(TASK):
Return each line below holding the string "robot".

(PROVIDED DATA):
====

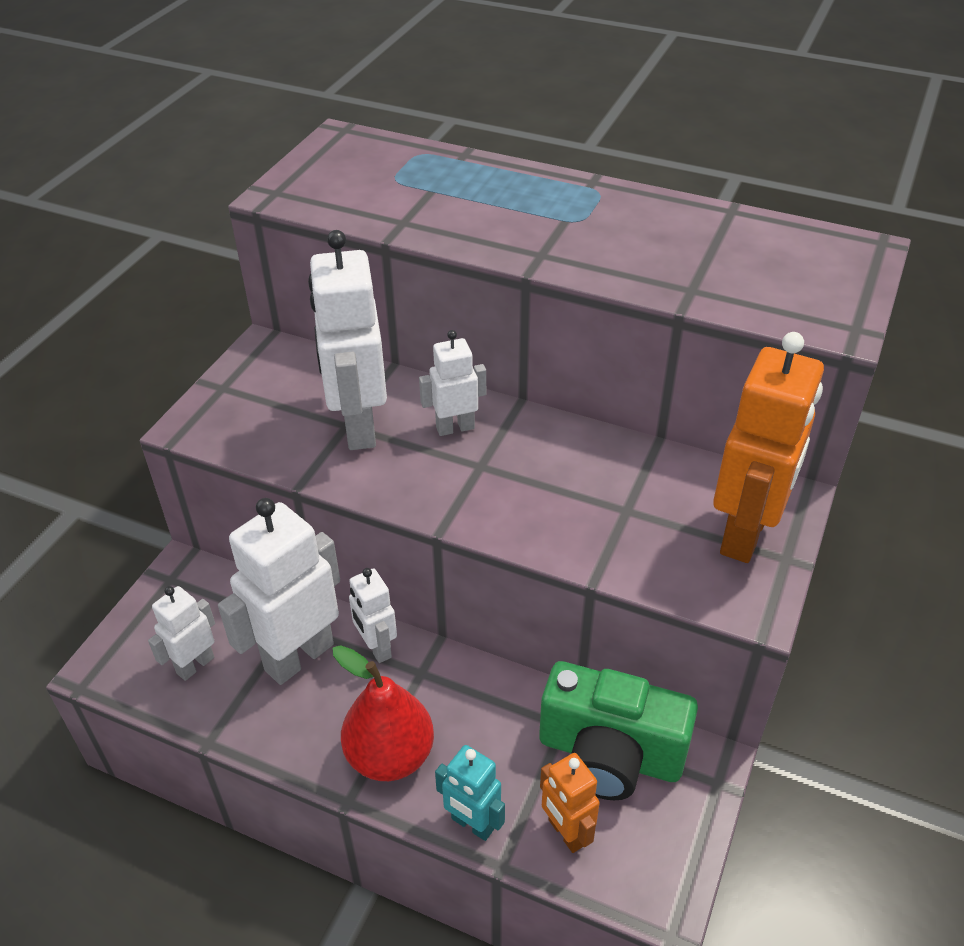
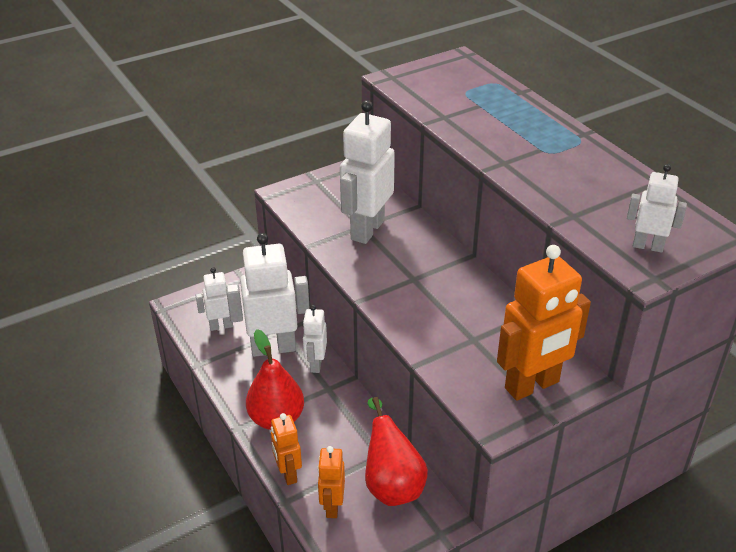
camera: 35 degrees right, 5 degrees down
(455, 428) = (419, 253): white robot -> white robot (647, 246)
(472, 824) = (288, 474): turquoise robot -> orange robot
(610, 754) = (392, 484): green camera -> red pear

====

(SOLUTION TO THIS TASK):
(455, 428) = (419, 253): white robot -> white robot (647, 246)
(472, 824) = (288, 474): turquoise robot -> orange robot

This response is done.